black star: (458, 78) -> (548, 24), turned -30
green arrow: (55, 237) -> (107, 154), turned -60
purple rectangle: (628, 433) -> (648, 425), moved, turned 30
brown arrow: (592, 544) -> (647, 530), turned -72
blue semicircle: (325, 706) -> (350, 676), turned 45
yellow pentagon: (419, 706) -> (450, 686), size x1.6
==
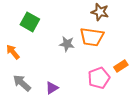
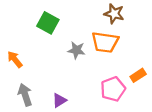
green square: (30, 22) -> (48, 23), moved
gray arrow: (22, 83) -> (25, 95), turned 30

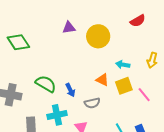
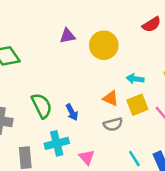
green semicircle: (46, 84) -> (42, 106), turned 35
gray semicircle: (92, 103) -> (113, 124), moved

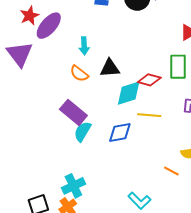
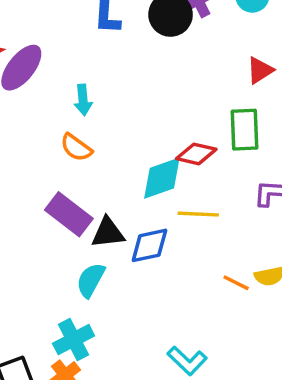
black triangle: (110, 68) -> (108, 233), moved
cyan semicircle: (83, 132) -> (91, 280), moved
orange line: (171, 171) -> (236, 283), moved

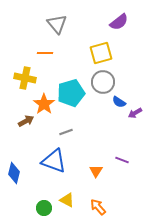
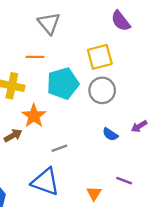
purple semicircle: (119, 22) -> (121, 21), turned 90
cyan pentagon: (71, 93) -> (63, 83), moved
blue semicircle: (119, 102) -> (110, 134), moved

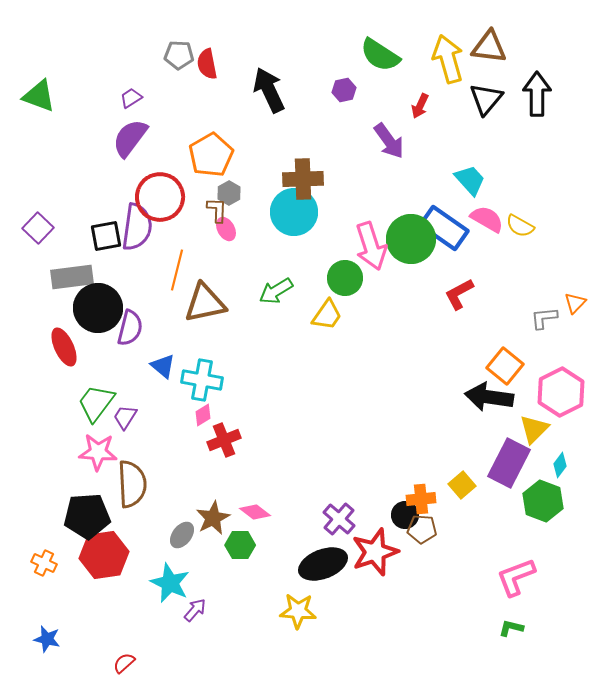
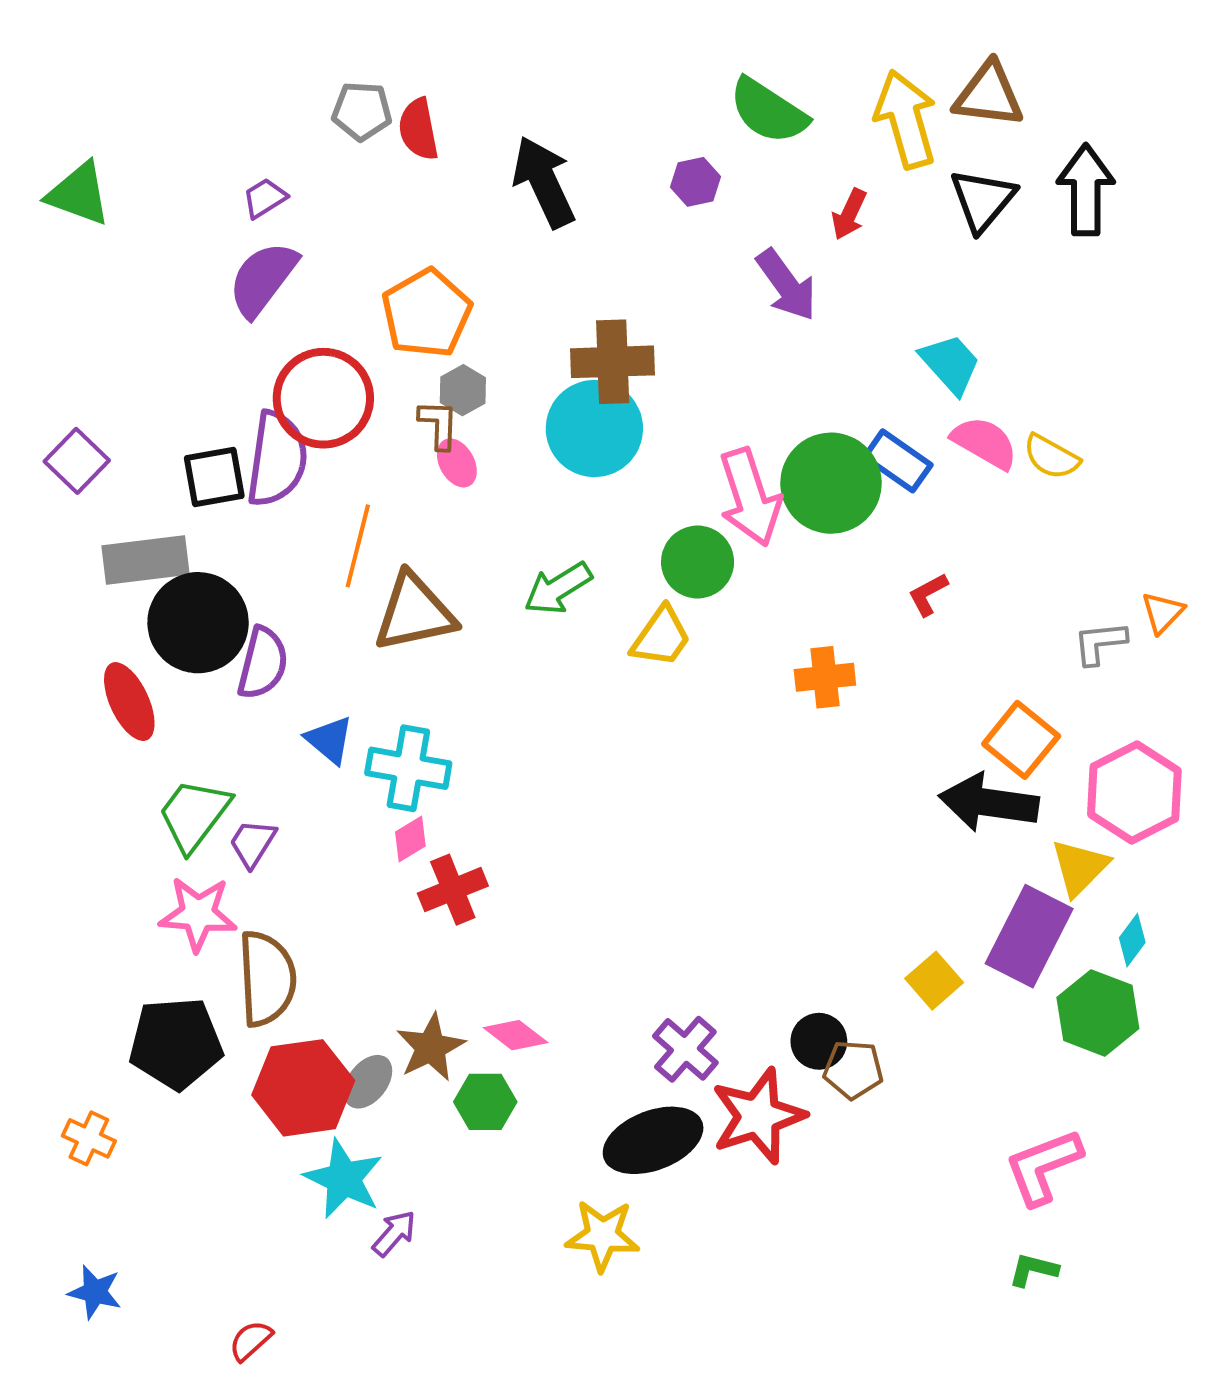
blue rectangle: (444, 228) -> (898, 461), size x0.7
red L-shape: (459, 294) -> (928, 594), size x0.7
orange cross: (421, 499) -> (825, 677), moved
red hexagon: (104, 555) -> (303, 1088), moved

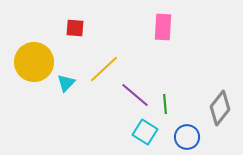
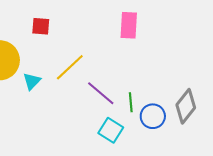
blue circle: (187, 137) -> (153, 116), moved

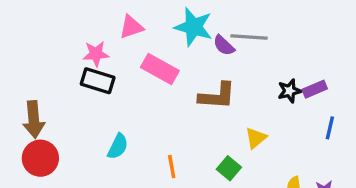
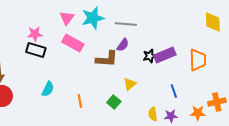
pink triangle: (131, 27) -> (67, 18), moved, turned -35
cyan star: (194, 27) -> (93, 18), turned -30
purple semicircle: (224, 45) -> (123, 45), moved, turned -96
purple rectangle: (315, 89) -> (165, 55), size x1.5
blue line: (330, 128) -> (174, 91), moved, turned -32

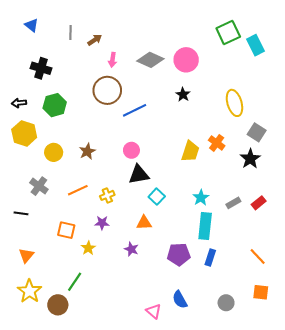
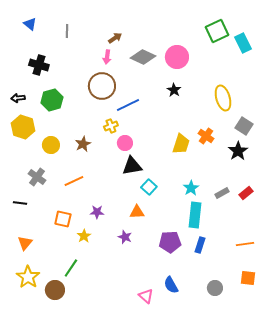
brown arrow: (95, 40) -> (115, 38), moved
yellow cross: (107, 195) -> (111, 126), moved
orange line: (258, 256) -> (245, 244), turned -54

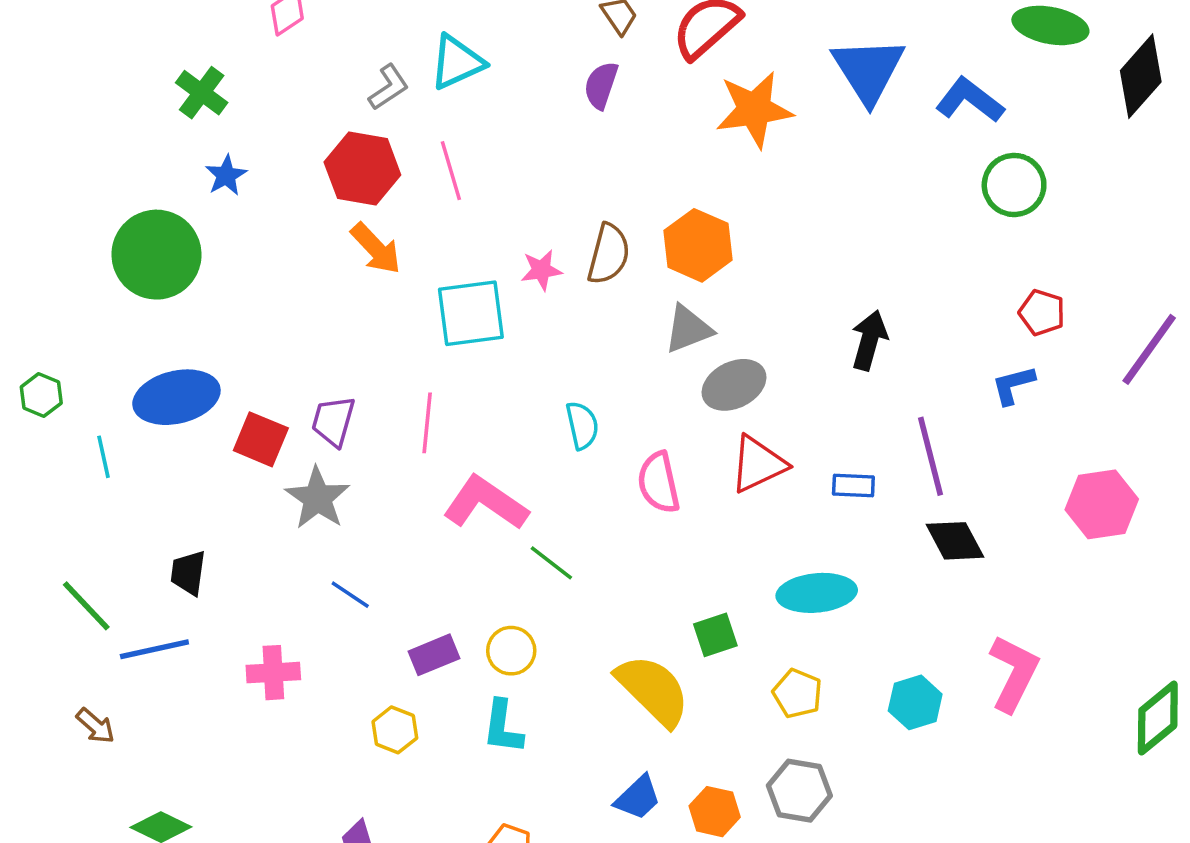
==
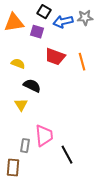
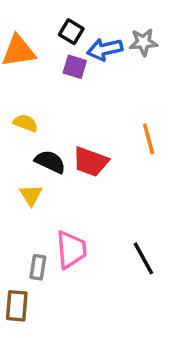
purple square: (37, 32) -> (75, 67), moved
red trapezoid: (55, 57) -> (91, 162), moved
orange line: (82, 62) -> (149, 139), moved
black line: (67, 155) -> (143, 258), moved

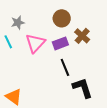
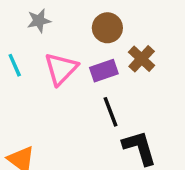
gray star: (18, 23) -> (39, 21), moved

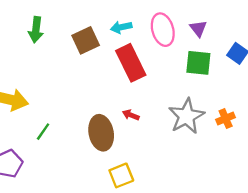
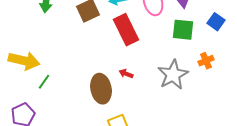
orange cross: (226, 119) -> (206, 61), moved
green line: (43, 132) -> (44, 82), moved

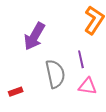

- [WORK ORDER]:
Each line in the listing above that includes "star" is to be copied.

- [RESULT BELOW]:
black star: (458, 78) -> (548, 24), turned -30
cyan star: (194, 27) -> (93, 18), turned -30
gray star: (18, 23) -> (39, 21), moved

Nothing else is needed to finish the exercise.